§ **Data section**:
──────

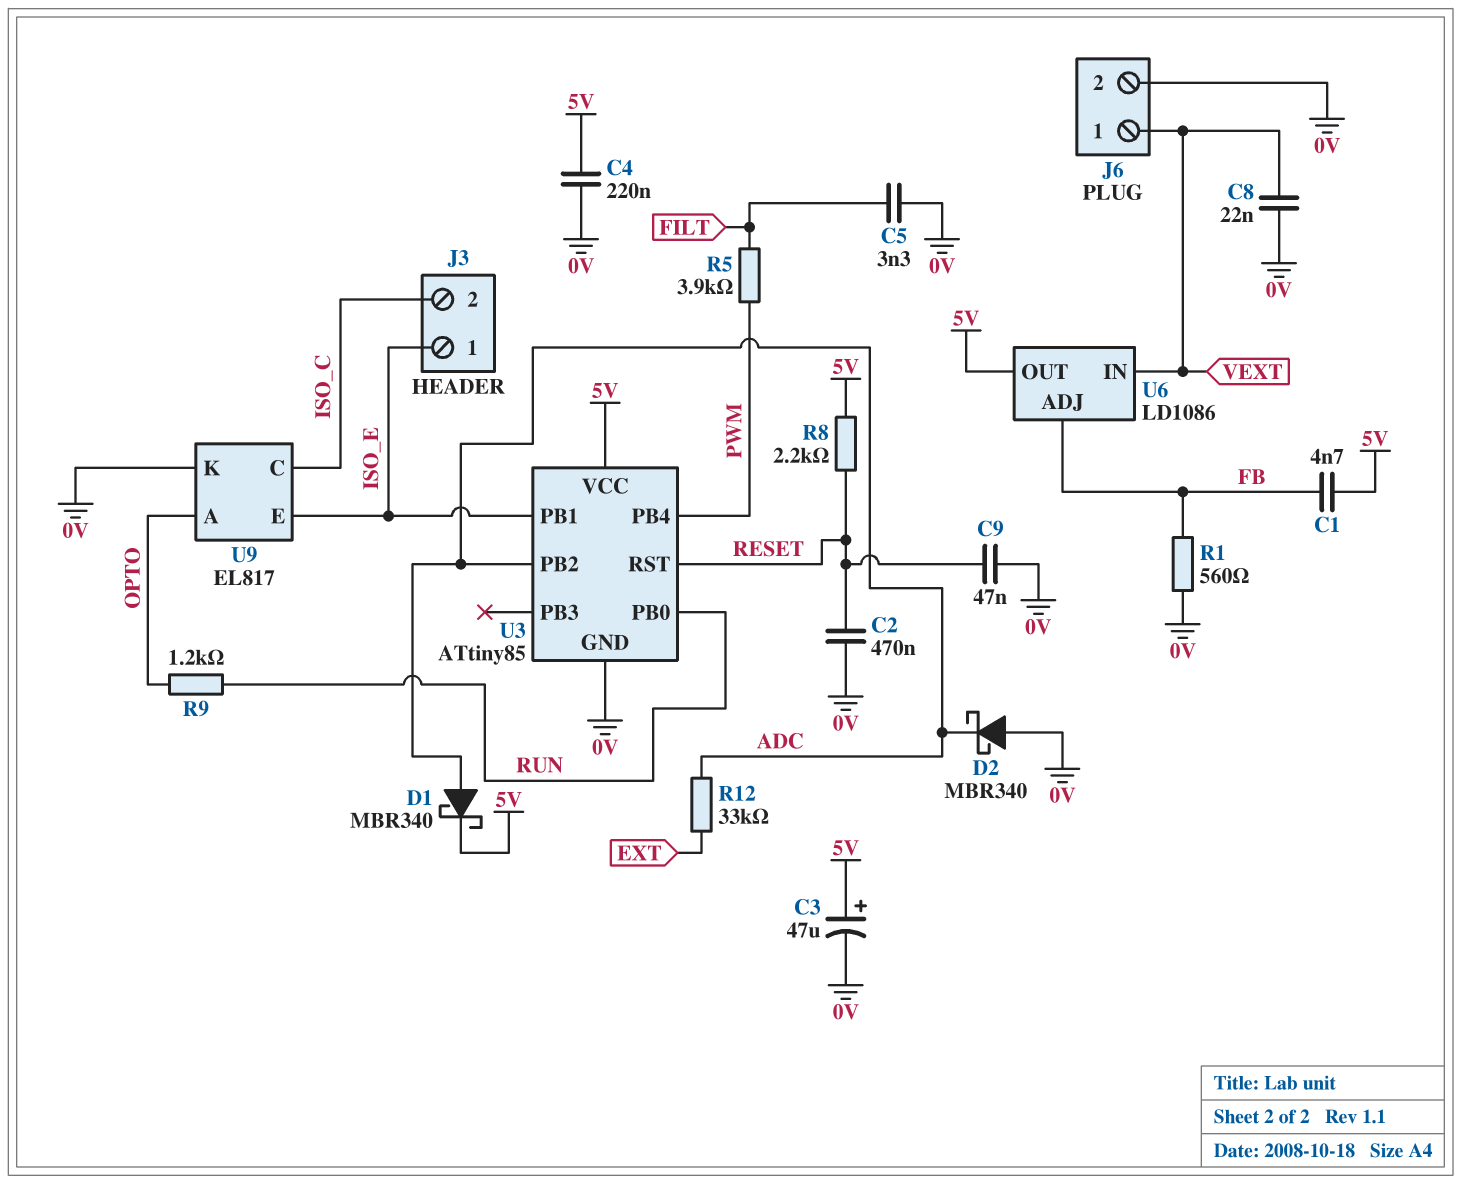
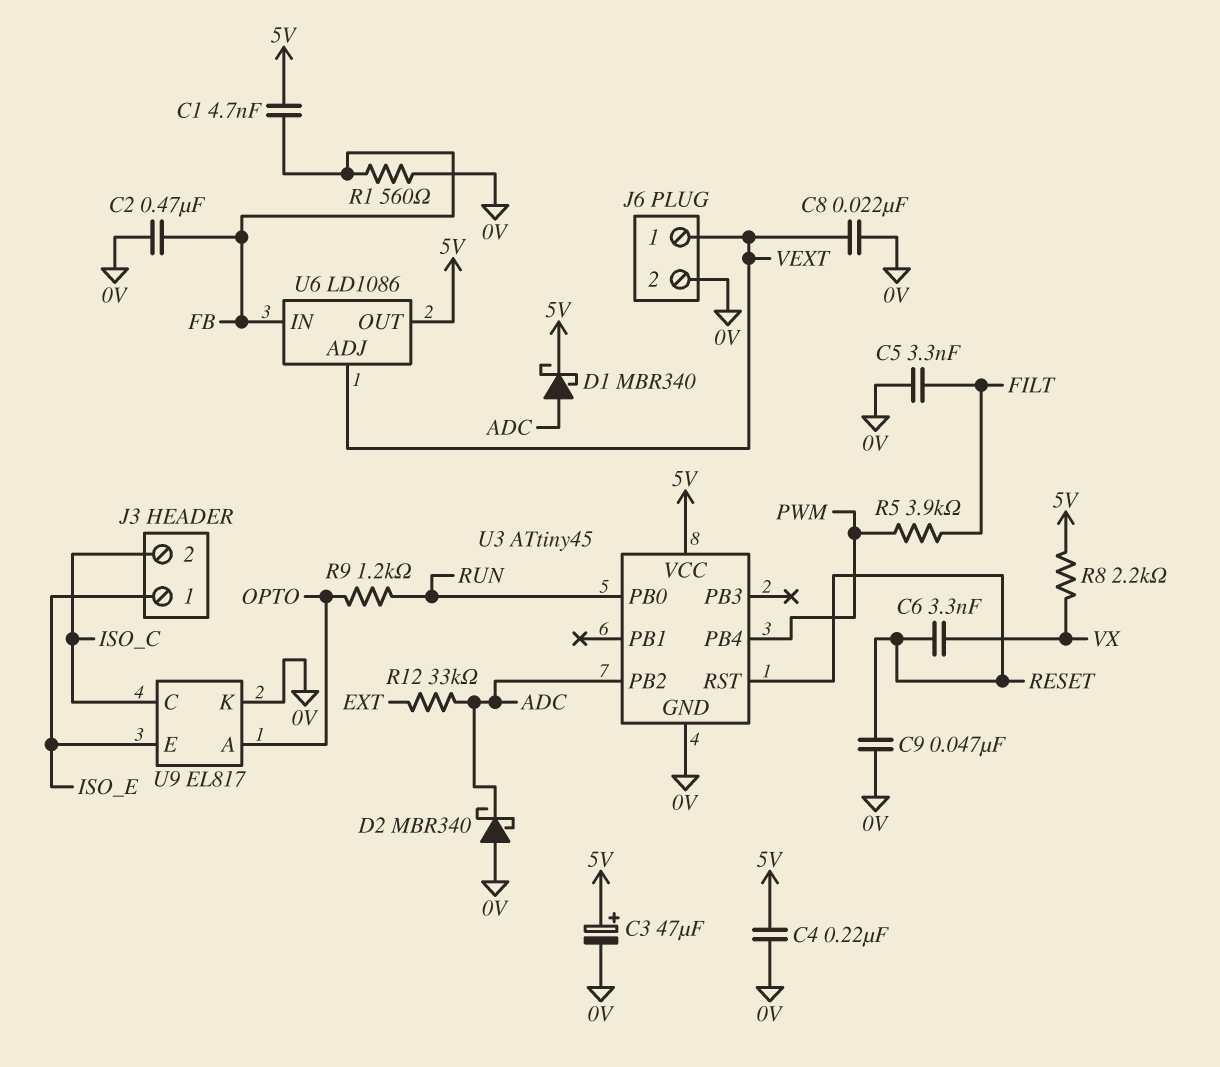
C2: 470nF (0V, RESET) -> 470nF (0V, FB)
C6: none -> 3.3nF (RESET, VX)
R8: 2.2k (5V, RESET) -> 2.2k (5V, VX)
U3: ATtiny85 -> ATtiny45
U3 pin PB1: ISO_E -> none
U6 pin ADJ: FB -> VEXT
U6 pin IN: VEXT -> FB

──────

§ **Aim of the exercise**:
Repeat all of the material above exactly, leaving out pictures.

§ **Answer space**:
C2: 470nF (0V, RESET) -> 470nF (0V, FB)
C6: none -> 3.3nF (RESET, VX)
R8: 2.2k (5V, RESET) -> 2.2k (5V, VX)
U3: ATtiny85 -> ATtiny45
U3 pin PB1: ISO_E -> none
U6 pin ADJ: FB -> VEXT
U6 pin IN: VEXT -> FB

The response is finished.